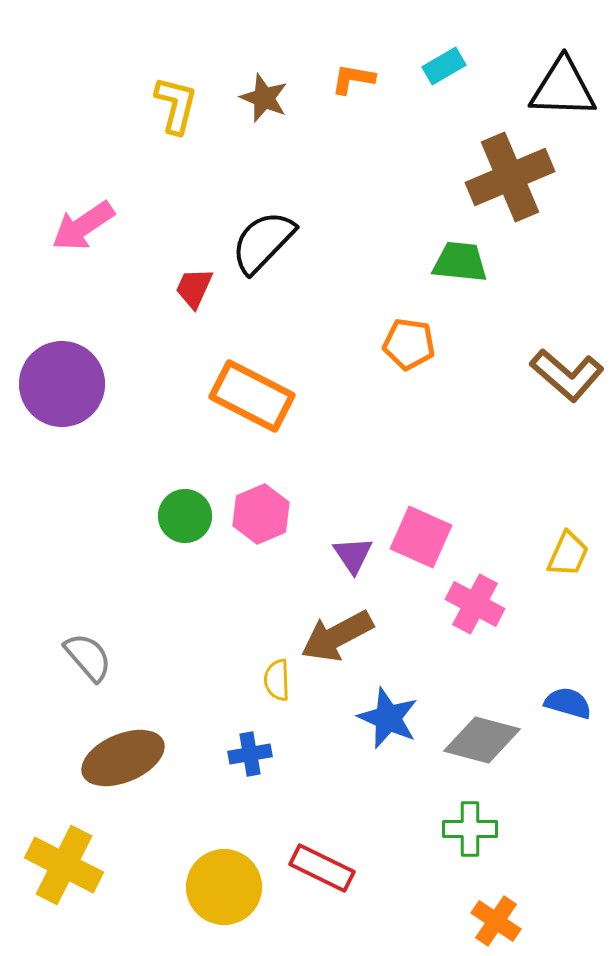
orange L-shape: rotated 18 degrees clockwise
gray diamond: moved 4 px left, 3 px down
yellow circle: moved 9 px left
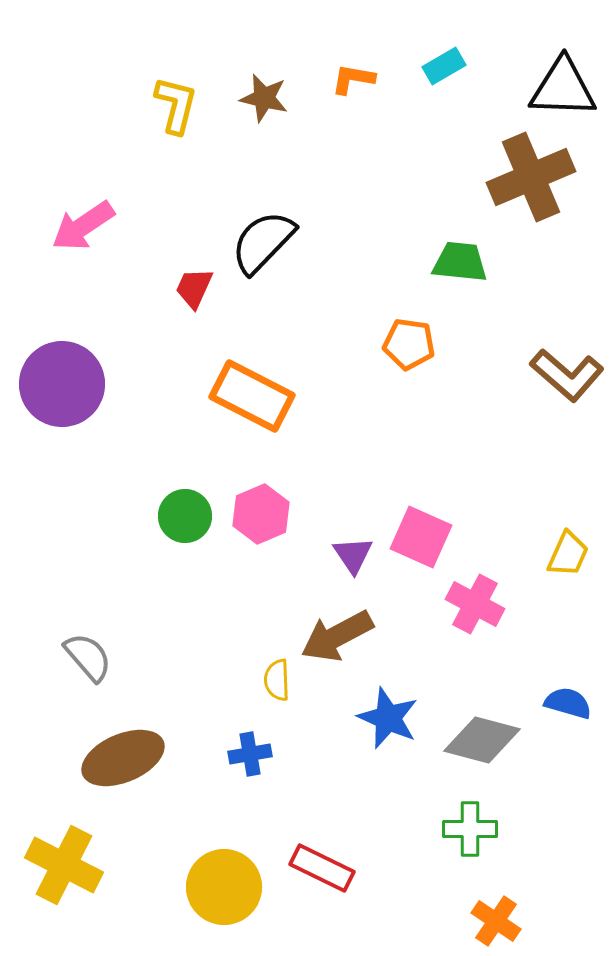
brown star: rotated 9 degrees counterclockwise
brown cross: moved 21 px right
--
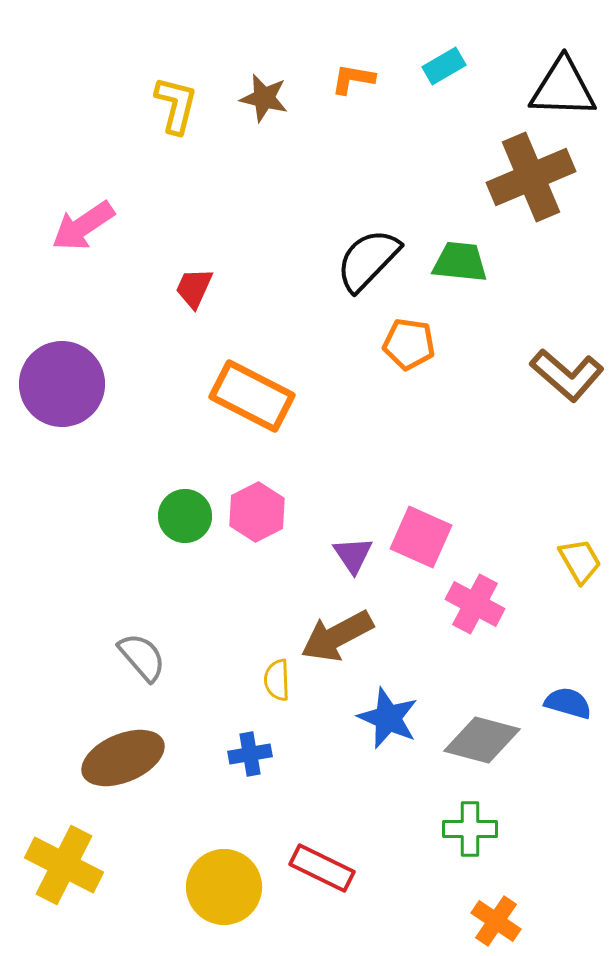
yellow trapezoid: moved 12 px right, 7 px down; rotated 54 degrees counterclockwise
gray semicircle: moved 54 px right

WRITTEN PROBLEM. Copy out the items from the line containing "yellow trapezoid: moved" up to and including the line containing "gray semicircle: moved 54 px right".

TASK RESULT.
yellow trapezoid: moved 12 px right, 7 px down; rotated 54 degrees counterclockwise
gray semicircle: moved 54 px right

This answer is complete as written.